* [Exercise objective] From the entries below, copy every line where the string "counterclockwise" appears.
##### Recorded data #####
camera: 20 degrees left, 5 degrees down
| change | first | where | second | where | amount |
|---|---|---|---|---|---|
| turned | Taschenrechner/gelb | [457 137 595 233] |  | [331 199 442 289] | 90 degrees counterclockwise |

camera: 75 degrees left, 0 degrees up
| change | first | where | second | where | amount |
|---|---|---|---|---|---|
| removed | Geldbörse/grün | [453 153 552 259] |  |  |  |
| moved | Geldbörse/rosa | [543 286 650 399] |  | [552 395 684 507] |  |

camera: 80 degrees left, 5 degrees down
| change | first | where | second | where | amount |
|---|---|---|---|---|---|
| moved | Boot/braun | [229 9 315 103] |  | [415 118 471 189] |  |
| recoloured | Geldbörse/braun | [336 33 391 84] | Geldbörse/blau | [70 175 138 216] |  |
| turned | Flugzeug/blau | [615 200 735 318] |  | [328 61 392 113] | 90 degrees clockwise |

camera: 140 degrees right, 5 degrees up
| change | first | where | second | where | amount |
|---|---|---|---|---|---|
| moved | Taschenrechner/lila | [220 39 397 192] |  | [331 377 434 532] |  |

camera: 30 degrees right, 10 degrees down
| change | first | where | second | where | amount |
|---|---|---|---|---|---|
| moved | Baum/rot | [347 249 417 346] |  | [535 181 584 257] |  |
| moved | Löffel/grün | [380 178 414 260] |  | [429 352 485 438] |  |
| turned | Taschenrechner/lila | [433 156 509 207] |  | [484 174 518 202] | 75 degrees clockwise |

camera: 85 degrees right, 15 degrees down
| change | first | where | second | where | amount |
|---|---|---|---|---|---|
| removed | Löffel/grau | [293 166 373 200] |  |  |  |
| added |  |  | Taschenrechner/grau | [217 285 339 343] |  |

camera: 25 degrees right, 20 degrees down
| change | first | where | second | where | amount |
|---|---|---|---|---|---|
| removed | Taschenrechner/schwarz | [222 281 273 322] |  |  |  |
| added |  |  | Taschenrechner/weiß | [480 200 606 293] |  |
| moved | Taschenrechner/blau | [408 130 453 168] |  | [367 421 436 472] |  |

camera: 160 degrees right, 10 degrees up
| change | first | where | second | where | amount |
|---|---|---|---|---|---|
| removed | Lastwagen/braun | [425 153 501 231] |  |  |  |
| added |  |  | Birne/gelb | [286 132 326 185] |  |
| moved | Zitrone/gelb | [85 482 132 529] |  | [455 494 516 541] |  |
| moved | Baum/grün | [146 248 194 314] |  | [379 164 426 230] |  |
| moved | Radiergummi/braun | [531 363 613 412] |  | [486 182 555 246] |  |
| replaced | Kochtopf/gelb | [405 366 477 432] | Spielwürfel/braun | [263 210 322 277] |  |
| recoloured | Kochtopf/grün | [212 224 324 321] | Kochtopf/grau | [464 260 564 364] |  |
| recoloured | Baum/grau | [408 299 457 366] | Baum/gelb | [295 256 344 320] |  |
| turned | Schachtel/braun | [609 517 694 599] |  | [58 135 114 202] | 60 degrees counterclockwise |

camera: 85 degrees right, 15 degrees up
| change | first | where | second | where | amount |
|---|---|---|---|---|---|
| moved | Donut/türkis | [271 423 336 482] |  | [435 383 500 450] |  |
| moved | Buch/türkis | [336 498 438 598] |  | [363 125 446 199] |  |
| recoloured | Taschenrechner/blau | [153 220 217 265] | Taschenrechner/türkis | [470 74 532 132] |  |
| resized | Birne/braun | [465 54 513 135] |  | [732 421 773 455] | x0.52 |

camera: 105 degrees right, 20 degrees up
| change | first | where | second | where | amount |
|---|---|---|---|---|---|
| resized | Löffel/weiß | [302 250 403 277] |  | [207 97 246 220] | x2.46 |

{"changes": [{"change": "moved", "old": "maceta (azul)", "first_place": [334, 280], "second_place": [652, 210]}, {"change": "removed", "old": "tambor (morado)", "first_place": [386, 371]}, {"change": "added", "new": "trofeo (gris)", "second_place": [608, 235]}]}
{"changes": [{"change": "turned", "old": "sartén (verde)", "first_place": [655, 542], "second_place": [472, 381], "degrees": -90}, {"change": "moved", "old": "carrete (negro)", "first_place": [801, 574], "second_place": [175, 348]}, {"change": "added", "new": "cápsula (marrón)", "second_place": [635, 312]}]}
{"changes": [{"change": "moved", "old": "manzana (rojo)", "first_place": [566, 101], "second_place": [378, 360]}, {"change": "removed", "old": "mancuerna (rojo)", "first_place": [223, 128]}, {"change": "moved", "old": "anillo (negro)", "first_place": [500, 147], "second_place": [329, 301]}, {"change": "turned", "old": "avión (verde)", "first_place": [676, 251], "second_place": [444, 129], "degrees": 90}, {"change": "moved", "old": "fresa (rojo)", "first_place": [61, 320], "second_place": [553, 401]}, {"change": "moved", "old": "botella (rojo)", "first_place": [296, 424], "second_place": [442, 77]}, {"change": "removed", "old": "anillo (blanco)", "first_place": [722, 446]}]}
#####
* [Completed exercise]
| turned | Taschenrechner/gelb | [457 137 595 233] |  | [331 199 442 289] | 90 degrees counterclockwise |
| turned | Schachtel/braun | [609 517 694 599] |  | [58 135 114 202] | 60 degrees counterclockwise |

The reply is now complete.